> Task objective
Each line of the records has to be copied exactly, though the pictures must be left out.

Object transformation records
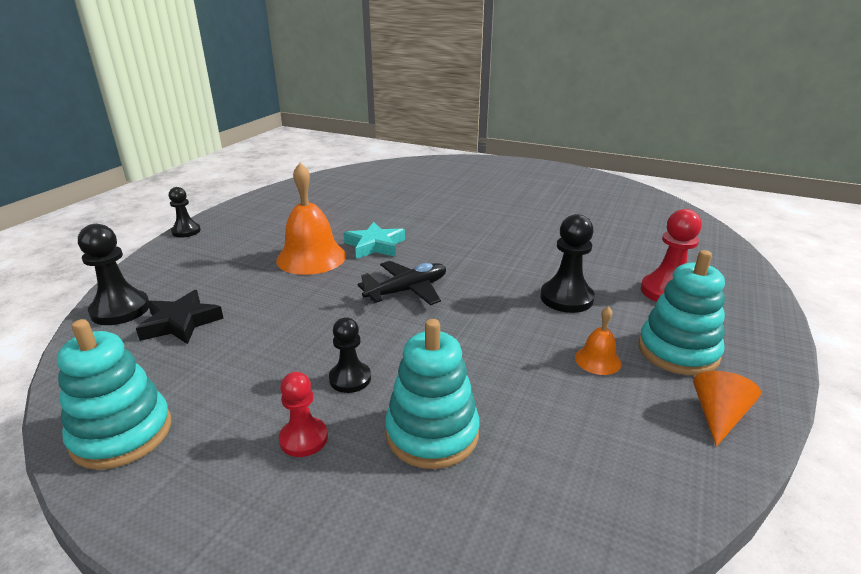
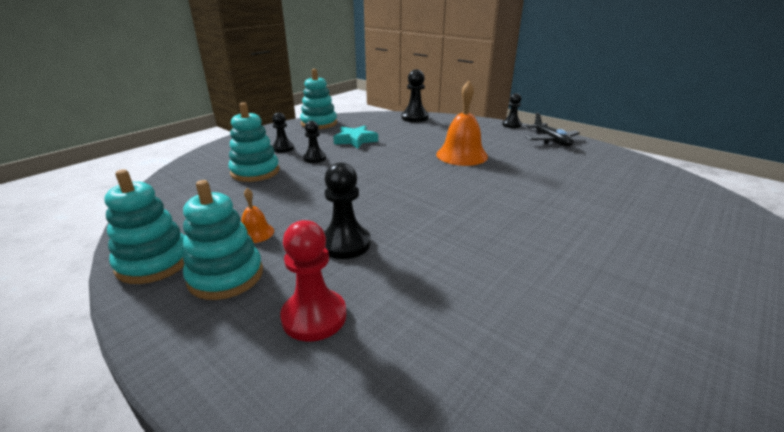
camera: 105 degrees right, 0 degrees up
(180, 323) = (395, 128): black star -> none
(304, 438) = (283, 148): red pawn -> black pawn
(375, 245) = (478, 176): turquoise star -> turquoise star (355, 140)
(407, 291) = (397, 180): black plane -> black plane (551, 140)
(718, 416) = (154, 262): orange cone -> turquoise stacking toy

> Answer space
camera: 105 degrees right, 0 degrees up
(180, 323) = (395, 128): black star -> none
(304, 438) = (283, 148): red pawn -> black pawn
(375, 245) = (478, 176): turquoise star -> turquoise star (355, 140)
(407, 291) = (397, 180): black plane -> black plane (551, 140)
(718, 416) = (154, 262): orange cone -> turquoise stacking toy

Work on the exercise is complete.